▶ **YOUR GOAL**: In the data that follows, find each line containing "none" and copy it.

▶ **Itemized modification records**:
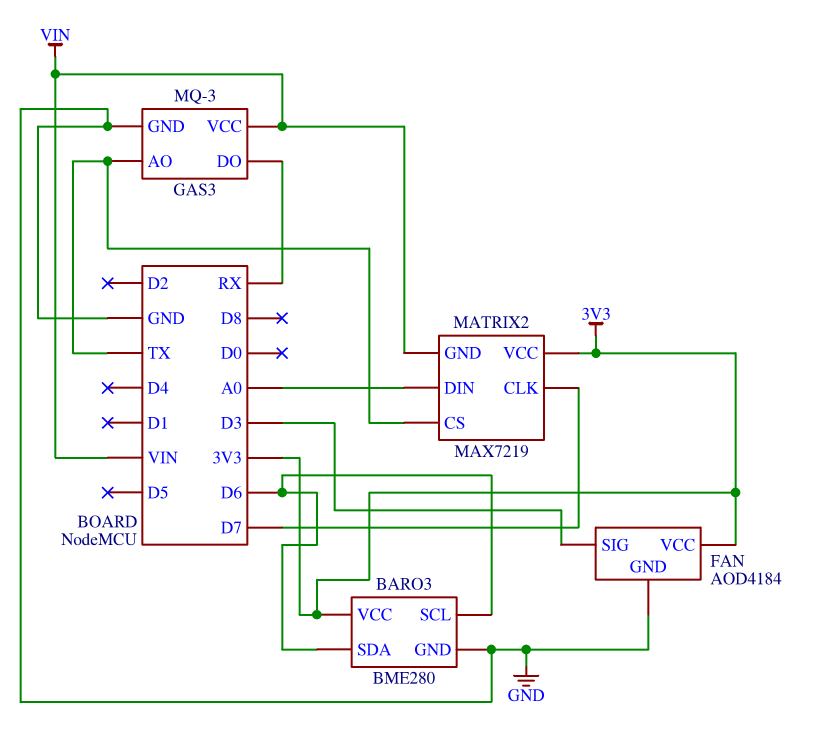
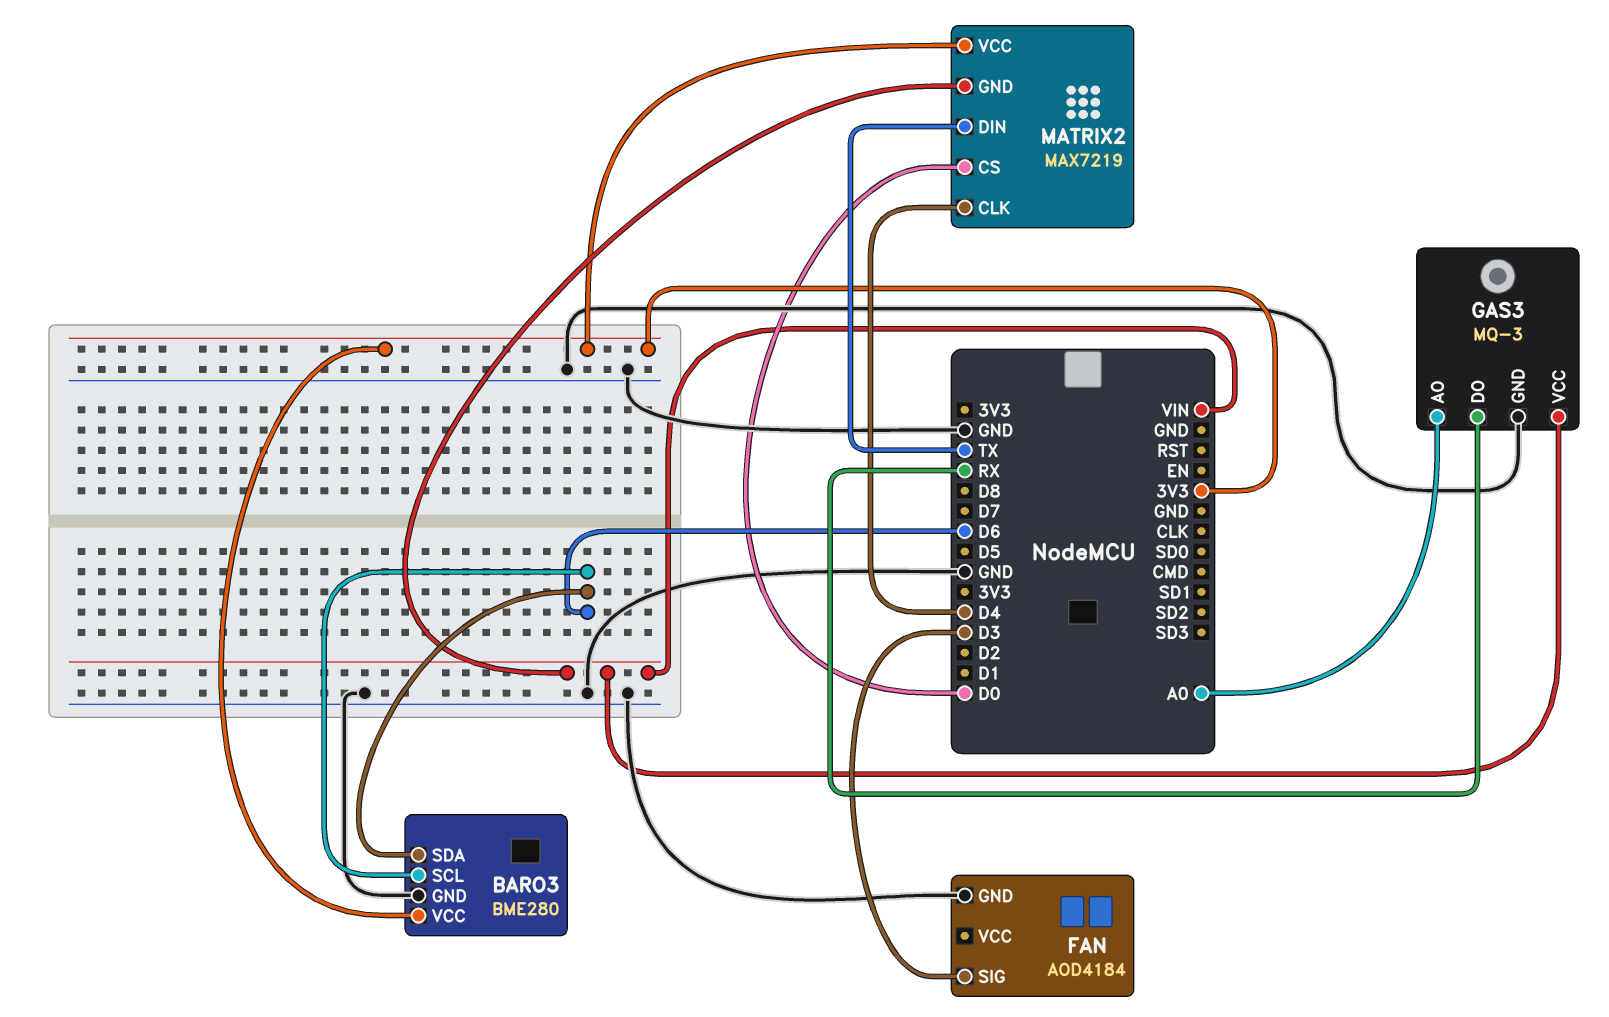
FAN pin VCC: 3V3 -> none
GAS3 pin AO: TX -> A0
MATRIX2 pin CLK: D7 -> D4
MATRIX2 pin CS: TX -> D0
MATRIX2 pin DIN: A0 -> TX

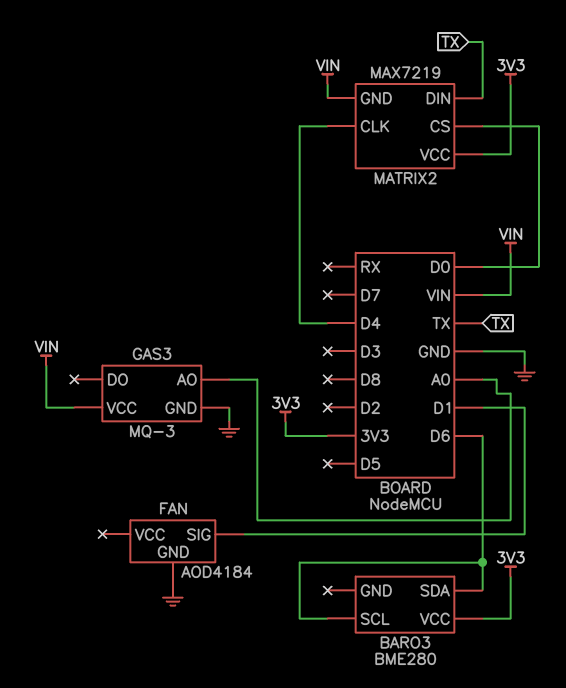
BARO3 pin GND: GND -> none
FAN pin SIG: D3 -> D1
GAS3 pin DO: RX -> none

▶ **REPLY**:
FAN pin VCC: 3V3 -> none
BARO3 pin GND: GND -> none
GAS3 pin DO: RX -> none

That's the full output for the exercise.